▶ Action item:
Below are records. Find each line in them that holds the word "pink" and copy it.

Segment Start: Data in this exercise

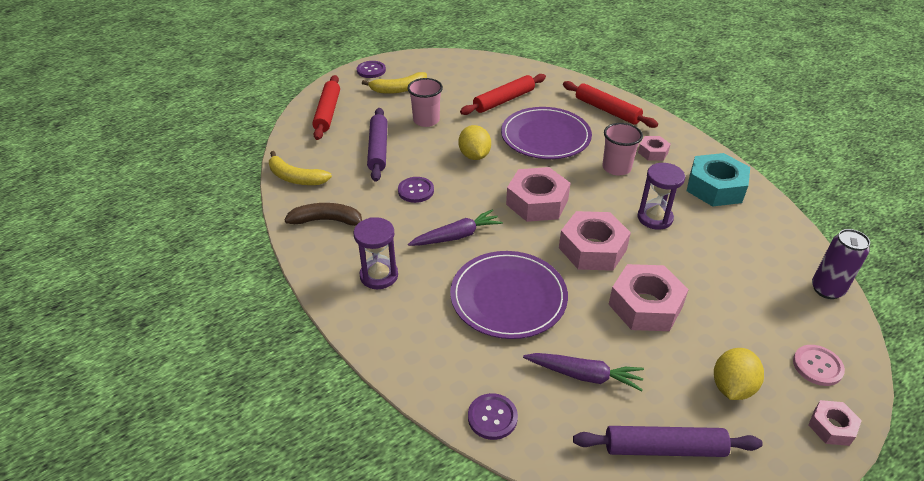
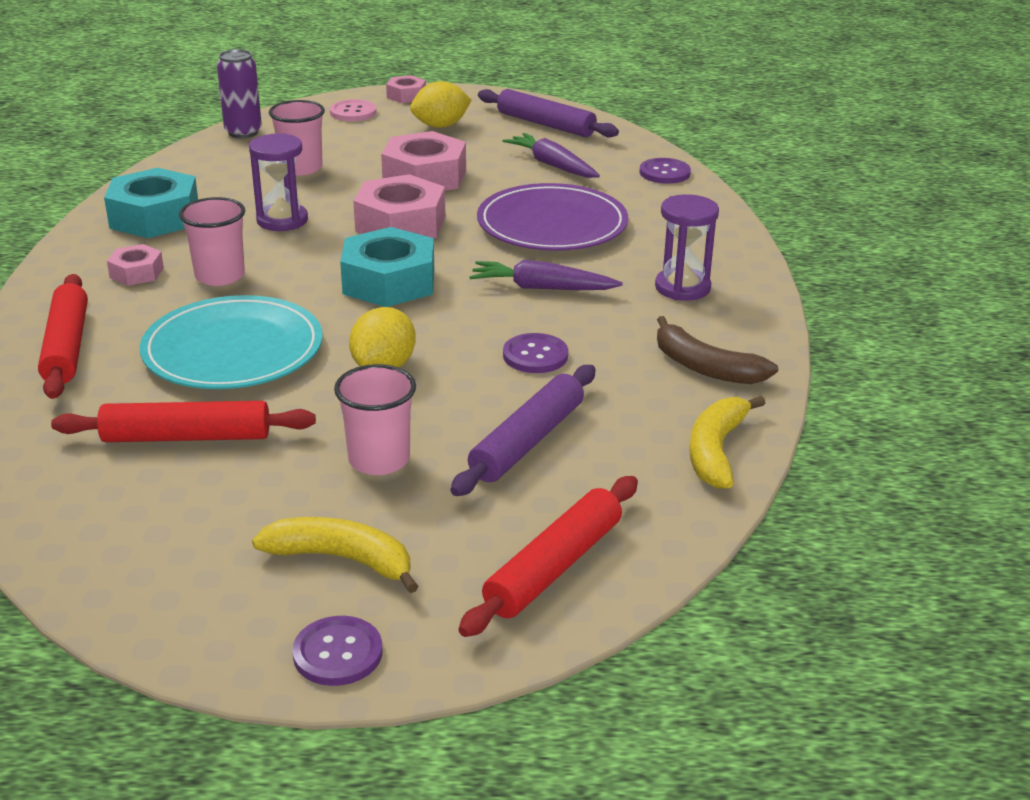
camera: 145 degrees left, 10 degrees down
(295, 178) = (716, 451): yellow banana -> yellow banana turned 135 degrees counterclockwise
(537, 202) = (389, 282): pink nut -> turquoise nut
(545, 136) = (233, 349): purple plate -> turquoise plate
(726, 270) = (301, 168): none -> pink cup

Segment End: Data in this exercise

▶ Answer to this problem:
(537, 202) = (389, 282): pink nut -> turquoise nut
(726, 270) = (301, 168): none -> pink cup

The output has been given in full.